## About this exercise
Copy out the lines beginning with the one that contains "none -> green brick C2:C5 level 1" and ending with the last line below, exactly as they stand. Pictures are not copied.

## Data records
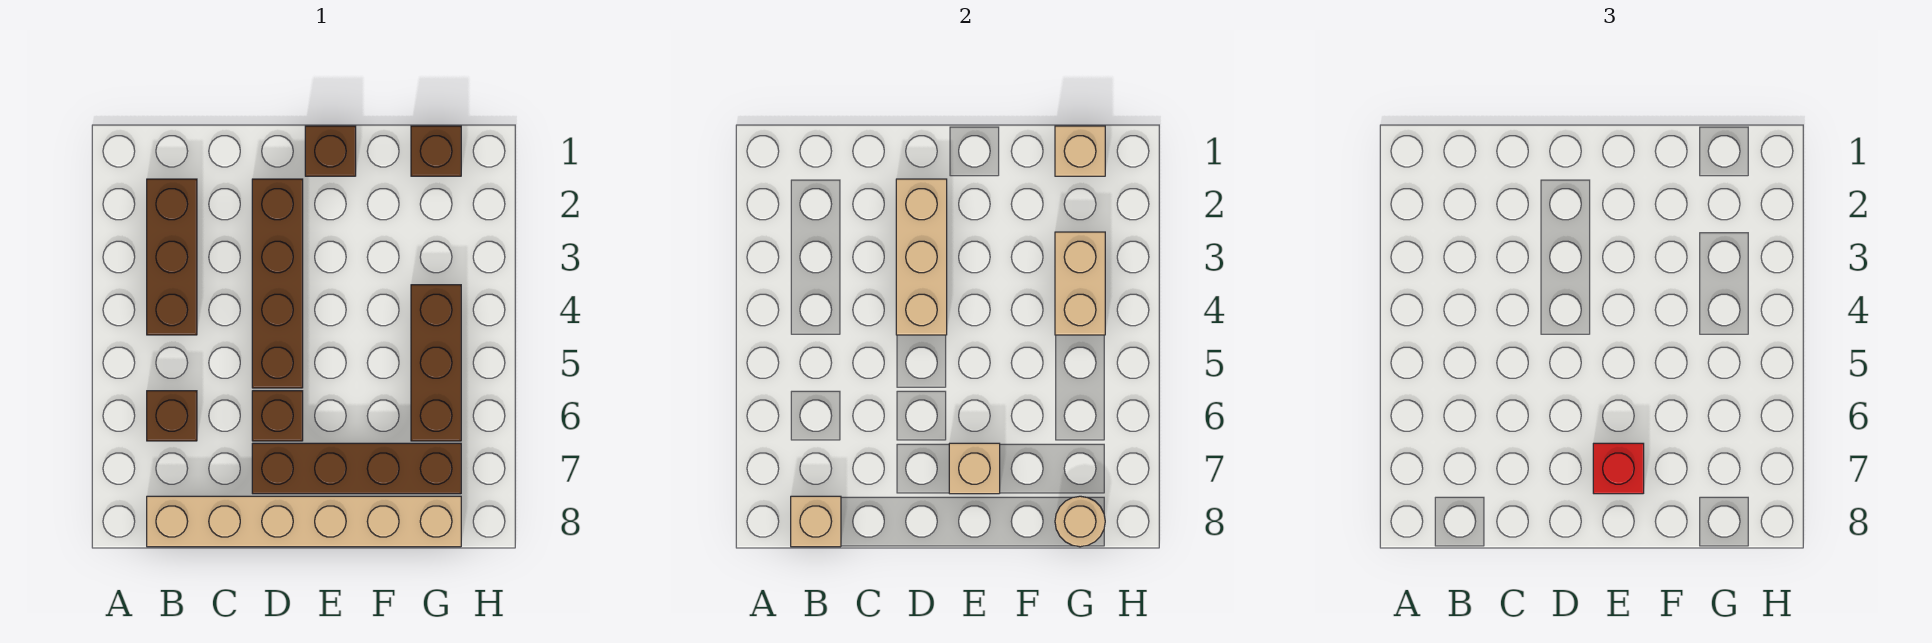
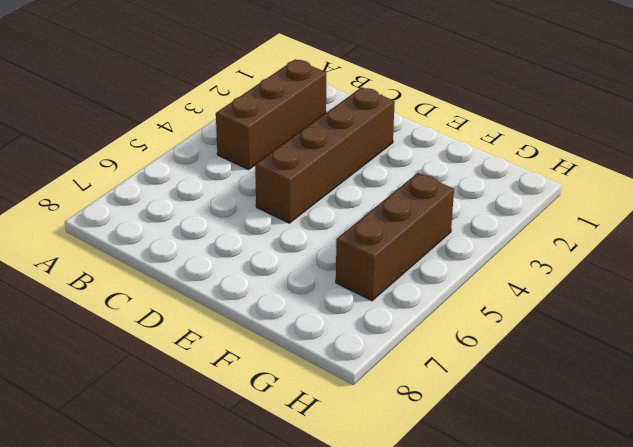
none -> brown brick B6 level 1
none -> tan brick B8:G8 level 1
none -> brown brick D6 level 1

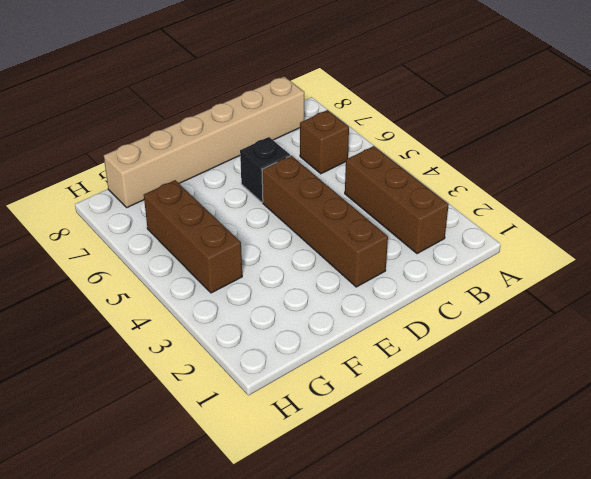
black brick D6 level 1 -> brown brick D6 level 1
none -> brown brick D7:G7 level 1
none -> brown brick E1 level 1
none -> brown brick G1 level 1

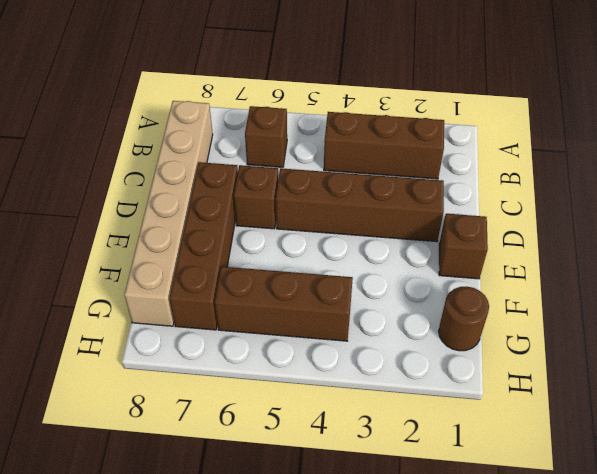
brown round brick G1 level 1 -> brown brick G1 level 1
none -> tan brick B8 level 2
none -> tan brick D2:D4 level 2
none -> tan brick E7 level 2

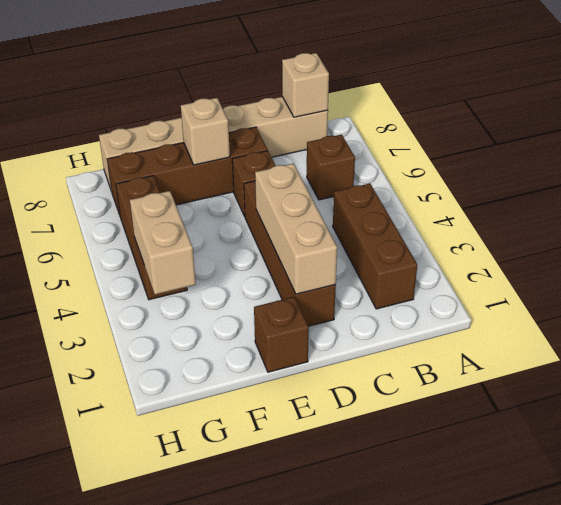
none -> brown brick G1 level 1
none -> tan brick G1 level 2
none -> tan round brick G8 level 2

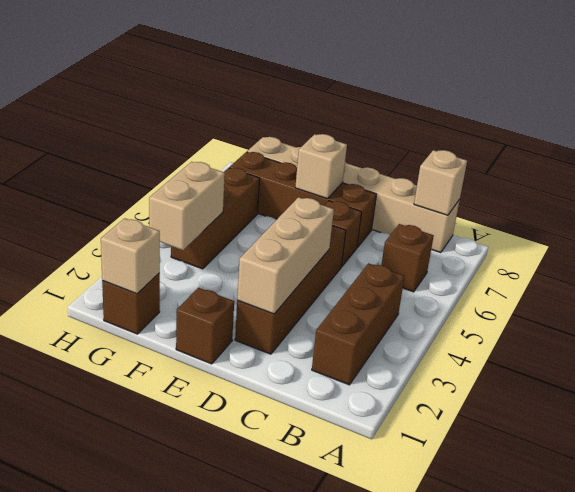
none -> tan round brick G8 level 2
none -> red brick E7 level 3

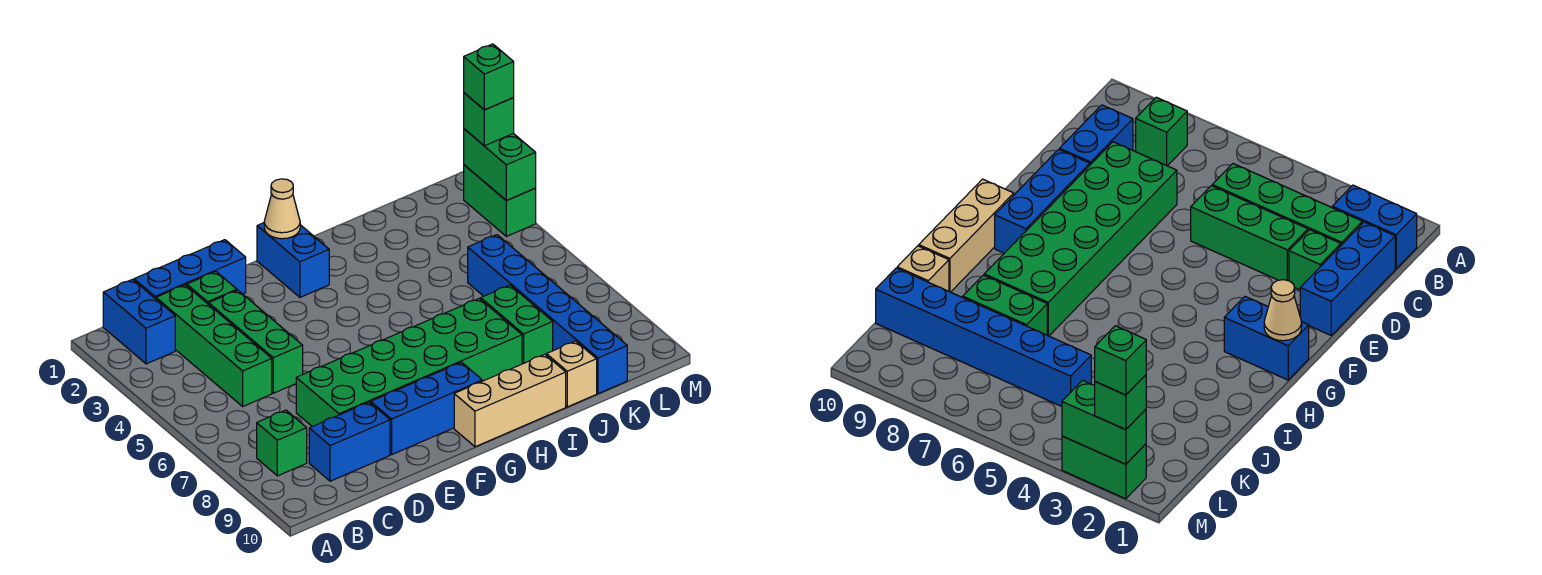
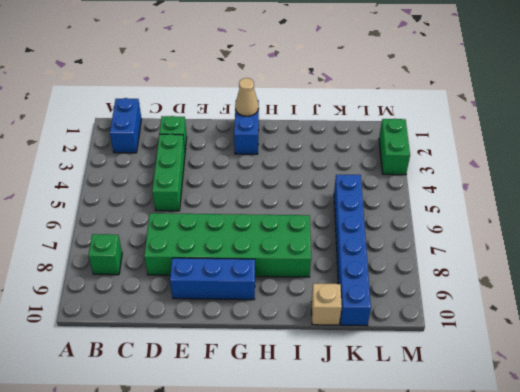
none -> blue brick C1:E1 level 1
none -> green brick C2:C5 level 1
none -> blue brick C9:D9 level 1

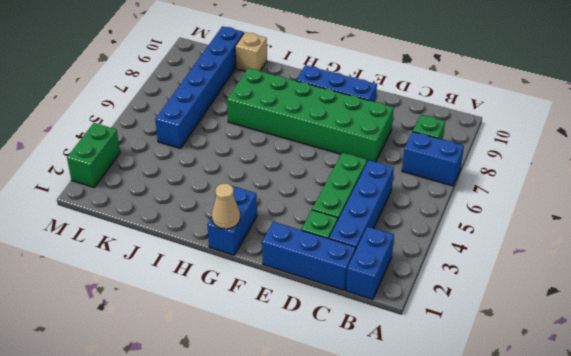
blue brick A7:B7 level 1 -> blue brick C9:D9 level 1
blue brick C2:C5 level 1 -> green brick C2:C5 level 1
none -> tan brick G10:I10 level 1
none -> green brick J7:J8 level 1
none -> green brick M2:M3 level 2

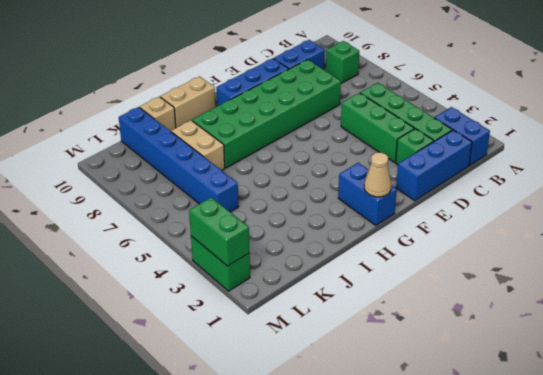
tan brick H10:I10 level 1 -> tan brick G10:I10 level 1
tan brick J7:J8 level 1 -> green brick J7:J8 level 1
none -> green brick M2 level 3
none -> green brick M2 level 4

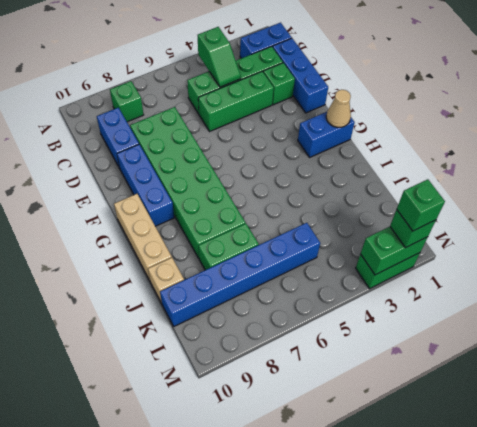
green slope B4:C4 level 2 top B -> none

## Solution to this problem
none -> green brick C2:C5 level 1
none -> blue brick C9:D9 level 1

blue brick A7:B7 level 1 -> blue brick C9:D9 level 1
blue brick C2:C5 level 1 -> green brick C2:C5 level 1
none -> tan brick G10:I10 level 1
none -> green brick J7:J8 level 1
none -> green brick M2:M3 level 2

tan brick H10:I10 level 1 -> tan brick G10:I10 level 1
tan brick J7:J8 level 1 -> green brick J7:J8 level 1
none -> green brick M2 level 3
none -> green brick M2 level 4

green slope B4:C4 level 2 top B -> none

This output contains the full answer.